▶ [Assignment]: Each line below from the one containing "blue flower pot [363,218,423,288] -> none" through the one containing "green ball [653,318,733,394]" should be output exactly as it stands, and no other line should appear.

Stored records:
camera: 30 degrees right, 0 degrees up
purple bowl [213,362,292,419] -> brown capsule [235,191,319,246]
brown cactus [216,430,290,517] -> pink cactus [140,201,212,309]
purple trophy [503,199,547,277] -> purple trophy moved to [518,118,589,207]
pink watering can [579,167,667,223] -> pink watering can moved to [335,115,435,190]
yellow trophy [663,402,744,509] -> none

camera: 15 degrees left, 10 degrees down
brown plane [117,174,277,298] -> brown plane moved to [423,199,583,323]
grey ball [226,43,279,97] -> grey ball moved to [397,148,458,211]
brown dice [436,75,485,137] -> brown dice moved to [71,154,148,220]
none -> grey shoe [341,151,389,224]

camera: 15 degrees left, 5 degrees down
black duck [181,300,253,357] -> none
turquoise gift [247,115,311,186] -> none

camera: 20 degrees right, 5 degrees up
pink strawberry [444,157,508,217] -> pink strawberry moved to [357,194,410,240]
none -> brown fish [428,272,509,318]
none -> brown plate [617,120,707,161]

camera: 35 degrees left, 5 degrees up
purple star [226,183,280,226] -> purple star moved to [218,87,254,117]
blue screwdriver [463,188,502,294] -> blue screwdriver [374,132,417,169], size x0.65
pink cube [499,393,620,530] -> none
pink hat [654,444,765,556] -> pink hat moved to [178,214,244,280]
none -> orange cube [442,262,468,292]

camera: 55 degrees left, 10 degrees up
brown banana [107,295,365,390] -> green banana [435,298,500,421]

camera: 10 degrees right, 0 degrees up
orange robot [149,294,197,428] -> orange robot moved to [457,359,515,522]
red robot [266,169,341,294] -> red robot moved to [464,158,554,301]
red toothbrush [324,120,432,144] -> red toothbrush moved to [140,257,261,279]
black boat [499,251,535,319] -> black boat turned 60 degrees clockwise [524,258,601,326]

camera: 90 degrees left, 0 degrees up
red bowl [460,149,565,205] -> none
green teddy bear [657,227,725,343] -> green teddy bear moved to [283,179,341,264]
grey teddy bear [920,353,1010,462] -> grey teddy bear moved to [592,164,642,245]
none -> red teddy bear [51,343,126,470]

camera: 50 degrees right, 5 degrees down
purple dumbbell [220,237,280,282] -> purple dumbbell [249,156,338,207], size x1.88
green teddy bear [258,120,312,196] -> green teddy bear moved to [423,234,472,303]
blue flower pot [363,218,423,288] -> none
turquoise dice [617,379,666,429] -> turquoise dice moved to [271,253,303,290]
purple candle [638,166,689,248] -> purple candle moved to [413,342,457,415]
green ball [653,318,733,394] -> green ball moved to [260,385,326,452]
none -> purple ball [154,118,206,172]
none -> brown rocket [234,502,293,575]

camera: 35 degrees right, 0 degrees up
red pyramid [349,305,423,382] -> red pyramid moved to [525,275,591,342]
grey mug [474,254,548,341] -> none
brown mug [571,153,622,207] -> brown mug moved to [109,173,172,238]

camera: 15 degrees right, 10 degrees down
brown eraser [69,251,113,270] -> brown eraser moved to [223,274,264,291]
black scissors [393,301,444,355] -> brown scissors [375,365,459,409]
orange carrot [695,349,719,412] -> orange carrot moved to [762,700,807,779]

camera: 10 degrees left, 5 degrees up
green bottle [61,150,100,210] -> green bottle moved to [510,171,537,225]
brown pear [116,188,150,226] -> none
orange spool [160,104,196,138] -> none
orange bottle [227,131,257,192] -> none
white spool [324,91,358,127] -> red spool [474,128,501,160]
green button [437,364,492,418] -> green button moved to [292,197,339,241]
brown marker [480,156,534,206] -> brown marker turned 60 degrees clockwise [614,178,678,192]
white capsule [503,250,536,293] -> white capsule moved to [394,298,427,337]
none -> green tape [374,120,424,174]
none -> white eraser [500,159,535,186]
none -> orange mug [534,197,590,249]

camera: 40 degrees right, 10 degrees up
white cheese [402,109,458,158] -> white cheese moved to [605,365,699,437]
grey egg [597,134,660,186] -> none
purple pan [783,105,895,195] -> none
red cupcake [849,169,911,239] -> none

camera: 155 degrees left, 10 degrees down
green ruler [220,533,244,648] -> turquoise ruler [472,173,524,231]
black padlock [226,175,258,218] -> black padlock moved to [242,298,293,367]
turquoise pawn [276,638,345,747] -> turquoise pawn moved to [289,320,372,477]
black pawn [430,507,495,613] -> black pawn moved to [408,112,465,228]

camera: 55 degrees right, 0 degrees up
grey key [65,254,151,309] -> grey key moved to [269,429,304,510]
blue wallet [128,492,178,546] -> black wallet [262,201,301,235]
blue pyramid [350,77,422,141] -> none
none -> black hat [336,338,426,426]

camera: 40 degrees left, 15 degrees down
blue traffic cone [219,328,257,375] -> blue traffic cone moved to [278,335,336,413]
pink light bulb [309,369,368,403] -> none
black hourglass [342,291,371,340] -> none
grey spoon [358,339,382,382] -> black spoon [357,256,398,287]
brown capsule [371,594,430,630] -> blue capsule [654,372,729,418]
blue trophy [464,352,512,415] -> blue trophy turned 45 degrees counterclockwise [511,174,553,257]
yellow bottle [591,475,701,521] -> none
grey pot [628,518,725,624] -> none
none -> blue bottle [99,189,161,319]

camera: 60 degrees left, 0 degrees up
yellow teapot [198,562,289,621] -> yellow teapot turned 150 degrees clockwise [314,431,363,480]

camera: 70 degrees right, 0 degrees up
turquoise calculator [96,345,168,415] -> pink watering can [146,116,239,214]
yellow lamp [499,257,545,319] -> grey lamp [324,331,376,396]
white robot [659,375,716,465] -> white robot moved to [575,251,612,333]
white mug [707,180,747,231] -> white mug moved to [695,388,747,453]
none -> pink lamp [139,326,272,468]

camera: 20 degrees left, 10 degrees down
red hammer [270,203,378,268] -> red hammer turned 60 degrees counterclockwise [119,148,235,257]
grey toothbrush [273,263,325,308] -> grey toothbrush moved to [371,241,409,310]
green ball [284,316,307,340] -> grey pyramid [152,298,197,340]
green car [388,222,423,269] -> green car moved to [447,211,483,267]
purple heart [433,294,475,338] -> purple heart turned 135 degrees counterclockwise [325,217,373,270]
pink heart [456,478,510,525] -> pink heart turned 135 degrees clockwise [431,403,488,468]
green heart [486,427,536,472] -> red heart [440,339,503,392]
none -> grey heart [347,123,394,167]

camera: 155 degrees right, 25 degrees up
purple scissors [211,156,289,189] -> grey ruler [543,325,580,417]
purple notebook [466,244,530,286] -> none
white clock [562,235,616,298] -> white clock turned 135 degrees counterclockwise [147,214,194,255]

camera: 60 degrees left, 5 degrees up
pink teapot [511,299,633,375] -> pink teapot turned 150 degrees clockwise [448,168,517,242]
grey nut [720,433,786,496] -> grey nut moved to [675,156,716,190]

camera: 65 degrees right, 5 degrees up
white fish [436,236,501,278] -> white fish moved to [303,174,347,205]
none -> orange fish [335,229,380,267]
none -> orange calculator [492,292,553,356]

▶ [Task response]:
blue flower pot [363,218,423,288] -> none
turquoise dice [617,379,666,429] -> turquoise dice moved to [271,253,303,290]
purple candle [638,166,689,248] -> purple candle moved to [413,342,457,415]
green ball [653,318,733,394] -> green ball moved to [260,385,326,452]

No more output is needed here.